(What you are asked to do): Tally up the lines below with "green" in them. Answer with the number only.

(Records supplied):
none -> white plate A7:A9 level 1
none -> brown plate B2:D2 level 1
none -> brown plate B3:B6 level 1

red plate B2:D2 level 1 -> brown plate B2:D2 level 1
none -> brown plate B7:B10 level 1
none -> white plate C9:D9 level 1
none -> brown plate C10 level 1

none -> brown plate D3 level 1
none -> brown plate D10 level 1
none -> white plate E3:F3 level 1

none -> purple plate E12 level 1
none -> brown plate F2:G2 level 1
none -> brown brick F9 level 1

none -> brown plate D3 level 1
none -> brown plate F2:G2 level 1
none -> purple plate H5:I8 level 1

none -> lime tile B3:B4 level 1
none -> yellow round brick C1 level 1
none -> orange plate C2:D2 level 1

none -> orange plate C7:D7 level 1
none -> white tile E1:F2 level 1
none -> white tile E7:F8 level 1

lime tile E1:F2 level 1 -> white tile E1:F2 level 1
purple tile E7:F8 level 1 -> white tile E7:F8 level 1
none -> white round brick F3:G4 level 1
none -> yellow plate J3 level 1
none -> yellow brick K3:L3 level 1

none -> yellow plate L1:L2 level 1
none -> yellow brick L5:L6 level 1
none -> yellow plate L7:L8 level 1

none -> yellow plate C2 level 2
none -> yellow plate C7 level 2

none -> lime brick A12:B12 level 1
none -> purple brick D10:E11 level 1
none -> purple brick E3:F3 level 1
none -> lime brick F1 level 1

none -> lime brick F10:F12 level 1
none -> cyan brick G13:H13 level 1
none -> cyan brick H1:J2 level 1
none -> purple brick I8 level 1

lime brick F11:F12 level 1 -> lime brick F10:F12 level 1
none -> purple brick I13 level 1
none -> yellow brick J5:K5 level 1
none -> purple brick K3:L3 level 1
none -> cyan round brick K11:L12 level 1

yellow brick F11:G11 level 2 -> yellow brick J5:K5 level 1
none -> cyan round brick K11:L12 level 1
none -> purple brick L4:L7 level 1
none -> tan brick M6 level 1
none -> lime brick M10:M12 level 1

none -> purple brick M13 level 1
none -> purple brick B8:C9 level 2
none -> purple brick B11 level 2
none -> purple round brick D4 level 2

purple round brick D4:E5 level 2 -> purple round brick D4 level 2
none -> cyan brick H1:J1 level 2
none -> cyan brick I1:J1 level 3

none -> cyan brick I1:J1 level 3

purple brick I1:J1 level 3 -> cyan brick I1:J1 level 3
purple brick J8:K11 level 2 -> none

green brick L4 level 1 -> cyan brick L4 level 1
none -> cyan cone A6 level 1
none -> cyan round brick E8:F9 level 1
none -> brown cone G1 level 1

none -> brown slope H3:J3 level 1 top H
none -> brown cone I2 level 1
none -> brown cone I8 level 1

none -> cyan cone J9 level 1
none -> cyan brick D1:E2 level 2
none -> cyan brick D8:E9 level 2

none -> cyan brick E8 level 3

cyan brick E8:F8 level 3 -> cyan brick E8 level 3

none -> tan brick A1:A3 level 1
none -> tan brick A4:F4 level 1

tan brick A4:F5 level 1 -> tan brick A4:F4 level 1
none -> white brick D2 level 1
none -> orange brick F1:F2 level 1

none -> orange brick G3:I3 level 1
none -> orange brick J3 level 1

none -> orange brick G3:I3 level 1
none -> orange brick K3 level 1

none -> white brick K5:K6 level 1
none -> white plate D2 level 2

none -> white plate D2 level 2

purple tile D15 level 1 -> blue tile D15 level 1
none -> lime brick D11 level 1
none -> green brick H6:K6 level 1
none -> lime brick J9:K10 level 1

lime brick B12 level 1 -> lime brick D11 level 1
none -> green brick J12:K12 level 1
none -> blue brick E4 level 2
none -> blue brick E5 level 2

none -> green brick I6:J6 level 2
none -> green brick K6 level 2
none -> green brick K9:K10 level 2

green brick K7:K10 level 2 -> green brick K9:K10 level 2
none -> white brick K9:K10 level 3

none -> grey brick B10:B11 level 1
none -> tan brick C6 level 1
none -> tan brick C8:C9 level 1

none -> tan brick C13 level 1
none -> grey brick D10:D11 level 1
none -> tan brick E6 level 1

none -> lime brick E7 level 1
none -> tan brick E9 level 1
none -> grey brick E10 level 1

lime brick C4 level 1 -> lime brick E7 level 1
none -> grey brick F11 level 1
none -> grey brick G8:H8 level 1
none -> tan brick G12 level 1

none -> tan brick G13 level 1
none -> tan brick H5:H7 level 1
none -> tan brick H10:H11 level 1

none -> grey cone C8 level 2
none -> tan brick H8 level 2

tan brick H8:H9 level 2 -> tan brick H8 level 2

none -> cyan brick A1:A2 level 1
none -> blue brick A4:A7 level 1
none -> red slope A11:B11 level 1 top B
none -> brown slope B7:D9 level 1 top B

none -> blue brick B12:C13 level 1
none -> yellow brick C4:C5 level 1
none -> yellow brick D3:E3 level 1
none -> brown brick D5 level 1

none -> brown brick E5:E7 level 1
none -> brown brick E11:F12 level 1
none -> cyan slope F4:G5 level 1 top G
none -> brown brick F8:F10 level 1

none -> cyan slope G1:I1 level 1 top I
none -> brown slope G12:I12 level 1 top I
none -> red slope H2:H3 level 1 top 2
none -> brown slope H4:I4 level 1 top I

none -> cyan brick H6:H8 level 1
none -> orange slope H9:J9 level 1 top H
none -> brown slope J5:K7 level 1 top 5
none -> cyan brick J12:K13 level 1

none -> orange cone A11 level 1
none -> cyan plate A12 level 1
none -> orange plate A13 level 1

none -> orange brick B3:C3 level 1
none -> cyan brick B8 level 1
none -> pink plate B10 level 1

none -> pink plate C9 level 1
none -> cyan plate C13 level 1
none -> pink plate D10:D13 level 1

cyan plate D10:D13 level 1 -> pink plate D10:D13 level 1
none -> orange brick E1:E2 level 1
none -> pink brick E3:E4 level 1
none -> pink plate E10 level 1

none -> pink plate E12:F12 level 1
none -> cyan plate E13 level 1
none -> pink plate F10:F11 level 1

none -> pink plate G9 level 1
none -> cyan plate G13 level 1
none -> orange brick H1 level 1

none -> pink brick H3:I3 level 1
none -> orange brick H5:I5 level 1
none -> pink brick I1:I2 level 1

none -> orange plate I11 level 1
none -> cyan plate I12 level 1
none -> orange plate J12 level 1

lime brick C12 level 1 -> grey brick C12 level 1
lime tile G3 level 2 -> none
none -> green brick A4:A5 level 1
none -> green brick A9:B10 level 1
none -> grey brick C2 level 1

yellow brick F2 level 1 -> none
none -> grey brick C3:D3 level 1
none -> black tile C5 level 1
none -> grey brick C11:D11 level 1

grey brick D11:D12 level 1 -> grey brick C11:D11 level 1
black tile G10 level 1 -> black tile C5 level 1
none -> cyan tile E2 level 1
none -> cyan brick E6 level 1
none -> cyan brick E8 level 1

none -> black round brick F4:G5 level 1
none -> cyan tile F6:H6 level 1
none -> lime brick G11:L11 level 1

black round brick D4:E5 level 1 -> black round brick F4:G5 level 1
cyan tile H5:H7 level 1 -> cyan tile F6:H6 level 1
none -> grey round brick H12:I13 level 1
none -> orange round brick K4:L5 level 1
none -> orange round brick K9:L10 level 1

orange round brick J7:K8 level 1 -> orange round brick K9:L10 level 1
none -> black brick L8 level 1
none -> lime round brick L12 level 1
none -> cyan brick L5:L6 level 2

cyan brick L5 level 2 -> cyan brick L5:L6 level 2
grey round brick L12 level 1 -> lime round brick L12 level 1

(Answer to the exercise): 9